**Exercise directions:** Exactly as written, copy the lines of the data below from the first through the one containing "R2: 1.8k (AGND, SIG) -> 1.8k (SIG, VDD)".

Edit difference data
▼▼▼
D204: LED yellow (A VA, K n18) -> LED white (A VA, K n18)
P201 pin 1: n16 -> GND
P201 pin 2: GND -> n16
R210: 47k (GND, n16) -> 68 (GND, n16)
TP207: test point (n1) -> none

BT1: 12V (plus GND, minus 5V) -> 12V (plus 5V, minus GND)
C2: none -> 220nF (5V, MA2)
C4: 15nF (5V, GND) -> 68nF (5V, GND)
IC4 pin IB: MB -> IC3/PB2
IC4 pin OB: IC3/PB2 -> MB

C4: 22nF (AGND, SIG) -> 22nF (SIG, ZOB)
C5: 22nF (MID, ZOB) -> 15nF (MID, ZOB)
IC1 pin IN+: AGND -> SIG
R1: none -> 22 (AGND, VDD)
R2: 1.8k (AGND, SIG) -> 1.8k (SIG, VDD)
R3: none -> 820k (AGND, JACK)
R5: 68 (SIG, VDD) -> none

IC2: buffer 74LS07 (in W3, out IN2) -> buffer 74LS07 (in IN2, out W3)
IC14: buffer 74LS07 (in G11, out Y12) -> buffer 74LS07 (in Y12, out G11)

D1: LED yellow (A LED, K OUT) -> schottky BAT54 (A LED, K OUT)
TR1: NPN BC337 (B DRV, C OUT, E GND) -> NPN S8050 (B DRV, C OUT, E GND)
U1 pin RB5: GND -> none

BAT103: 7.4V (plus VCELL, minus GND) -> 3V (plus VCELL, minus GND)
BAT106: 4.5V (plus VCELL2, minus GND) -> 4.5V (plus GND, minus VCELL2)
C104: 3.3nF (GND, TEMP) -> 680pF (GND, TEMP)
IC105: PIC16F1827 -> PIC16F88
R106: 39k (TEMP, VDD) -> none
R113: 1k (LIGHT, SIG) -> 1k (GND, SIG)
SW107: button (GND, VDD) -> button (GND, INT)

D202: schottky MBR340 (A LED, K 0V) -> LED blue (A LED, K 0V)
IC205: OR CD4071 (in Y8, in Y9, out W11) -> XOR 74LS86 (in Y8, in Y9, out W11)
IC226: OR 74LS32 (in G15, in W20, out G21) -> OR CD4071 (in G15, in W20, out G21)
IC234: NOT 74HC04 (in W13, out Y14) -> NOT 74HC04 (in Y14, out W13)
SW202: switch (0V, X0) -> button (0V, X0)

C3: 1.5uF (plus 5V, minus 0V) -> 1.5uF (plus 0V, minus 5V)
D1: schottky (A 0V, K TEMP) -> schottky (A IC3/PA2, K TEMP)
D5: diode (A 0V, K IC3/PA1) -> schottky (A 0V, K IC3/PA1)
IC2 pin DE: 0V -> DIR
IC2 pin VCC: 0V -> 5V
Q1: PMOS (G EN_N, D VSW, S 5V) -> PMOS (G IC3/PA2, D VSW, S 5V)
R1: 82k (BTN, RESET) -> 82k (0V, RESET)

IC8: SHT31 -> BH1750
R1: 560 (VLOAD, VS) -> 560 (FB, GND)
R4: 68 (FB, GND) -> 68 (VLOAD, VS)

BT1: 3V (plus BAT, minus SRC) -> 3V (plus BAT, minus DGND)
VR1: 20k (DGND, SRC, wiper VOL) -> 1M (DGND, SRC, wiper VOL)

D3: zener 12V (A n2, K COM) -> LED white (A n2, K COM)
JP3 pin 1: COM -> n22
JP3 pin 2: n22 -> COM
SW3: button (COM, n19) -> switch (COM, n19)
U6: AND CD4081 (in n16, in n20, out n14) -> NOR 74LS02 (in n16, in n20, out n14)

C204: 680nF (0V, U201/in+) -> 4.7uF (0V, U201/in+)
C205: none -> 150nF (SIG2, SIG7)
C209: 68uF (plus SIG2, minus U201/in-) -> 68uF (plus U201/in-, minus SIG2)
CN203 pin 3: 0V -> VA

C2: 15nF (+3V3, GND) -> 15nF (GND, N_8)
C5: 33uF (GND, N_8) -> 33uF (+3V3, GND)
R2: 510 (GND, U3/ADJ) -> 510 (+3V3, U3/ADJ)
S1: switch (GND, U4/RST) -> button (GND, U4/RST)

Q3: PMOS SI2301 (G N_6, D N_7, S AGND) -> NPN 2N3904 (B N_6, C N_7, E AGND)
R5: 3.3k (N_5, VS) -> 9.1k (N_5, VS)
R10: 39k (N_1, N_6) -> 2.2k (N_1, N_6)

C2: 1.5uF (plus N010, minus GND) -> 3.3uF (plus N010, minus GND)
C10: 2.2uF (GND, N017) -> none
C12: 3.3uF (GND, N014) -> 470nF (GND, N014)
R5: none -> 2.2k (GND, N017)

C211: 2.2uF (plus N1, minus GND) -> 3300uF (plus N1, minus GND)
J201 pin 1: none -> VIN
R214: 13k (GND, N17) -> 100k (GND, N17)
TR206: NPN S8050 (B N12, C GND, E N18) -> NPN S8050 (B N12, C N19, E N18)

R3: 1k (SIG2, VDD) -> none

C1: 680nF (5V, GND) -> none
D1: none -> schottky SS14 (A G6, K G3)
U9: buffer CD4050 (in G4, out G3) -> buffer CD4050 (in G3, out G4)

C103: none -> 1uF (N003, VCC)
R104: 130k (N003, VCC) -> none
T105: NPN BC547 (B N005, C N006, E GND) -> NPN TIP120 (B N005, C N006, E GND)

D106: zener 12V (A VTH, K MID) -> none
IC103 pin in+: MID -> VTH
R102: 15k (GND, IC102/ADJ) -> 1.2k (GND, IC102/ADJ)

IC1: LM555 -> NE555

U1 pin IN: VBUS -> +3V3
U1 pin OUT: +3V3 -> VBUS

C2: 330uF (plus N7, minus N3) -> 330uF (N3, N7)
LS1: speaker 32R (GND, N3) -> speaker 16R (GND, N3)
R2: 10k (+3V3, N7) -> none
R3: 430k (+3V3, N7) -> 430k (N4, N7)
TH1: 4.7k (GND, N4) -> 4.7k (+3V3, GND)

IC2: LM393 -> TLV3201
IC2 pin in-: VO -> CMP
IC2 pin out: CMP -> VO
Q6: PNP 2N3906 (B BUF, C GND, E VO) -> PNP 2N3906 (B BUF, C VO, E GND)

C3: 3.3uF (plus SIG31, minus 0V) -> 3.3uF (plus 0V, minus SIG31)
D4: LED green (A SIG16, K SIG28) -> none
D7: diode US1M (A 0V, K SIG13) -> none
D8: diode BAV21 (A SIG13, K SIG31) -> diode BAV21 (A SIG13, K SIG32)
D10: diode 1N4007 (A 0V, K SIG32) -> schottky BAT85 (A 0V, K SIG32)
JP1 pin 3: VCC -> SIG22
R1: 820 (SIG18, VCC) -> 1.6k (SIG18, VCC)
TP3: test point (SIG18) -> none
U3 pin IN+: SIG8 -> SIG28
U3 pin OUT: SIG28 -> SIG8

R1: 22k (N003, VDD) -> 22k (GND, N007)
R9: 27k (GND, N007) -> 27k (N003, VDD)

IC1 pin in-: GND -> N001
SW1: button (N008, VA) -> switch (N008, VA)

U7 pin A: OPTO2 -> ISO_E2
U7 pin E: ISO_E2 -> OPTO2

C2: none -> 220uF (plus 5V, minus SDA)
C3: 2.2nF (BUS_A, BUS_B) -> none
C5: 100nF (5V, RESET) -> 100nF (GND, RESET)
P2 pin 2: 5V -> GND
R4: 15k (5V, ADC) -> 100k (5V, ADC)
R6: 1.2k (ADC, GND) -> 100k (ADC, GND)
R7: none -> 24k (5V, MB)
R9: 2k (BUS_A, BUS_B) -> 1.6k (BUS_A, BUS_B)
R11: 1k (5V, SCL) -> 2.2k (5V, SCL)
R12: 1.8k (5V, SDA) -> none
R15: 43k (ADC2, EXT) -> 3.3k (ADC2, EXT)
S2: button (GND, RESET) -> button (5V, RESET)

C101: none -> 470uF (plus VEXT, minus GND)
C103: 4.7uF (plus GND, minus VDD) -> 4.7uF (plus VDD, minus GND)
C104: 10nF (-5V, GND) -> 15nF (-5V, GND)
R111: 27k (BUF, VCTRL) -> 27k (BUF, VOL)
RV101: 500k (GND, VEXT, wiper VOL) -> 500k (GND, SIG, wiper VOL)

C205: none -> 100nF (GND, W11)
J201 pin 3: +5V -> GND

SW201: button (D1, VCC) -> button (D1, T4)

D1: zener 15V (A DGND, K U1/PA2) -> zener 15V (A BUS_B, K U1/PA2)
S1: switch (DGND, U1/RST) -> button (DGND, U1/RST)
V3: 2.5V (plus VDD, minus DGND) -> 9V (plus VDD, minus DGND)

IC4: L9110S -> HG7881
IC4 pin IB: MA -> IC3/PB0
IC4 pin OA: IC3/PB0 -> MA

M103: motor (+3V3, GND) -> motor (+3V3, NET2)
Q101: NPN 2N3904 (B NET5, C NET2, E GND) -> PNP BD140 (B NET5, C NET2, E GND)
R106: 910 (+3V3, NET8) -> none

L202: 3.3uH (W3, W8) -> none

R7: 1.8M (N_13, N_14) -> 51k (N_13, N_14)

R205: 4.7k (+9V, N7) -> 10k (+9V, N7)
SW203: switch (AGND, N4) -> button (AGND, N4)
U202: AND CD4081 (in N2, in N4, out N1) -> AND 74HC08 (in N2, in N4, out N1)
▲▲▲
**The completed task:**
D204: LED yellow (A VA, K n18) -> LED white (A VA, K n18)
P201 pin 1: n16 -> GND
P201 pin 2: GND -> n16
R210: 47k (GND, n16) -> 68 (GND, n16)
TP207: test point (n1) -> none

BT1: 12V (plus GND, minus 5V) -> 12V (plus 5V, minus GND)
C2: none -> 220nF (5V, MA2)
C4: 15nF (5V, GND) -> 68nF (5V, GND)
IC4 pin IB: MB -> IC3/PB2
IC4 pin OB: IC3/PB2 -> MB

C4: 22nF (AGND, SIG) -> 22nF (SIG, ZOB)
C5: 22nF (MID, ZOB) -> 15nF (MID, ZOB)
IC1 pin IN+: AGND -> SIG
R1: none -> 22 (AGND, VDD)
R2: 1.8k (AGND, SIG) -> 1.8k (SIG, VDD)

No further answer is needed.